━━ Provided data

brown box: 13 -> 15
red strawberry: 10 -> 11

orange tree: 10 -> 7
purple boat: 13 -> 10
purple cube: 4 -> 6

━━━━

Return the whole listing exactly, with every line included.

brown box: 13 -> 15
red strawberry: 10 -> 11

orange tree: 10 -> 7
purple boat: 13 -> 10
purple cube: 4 -> 6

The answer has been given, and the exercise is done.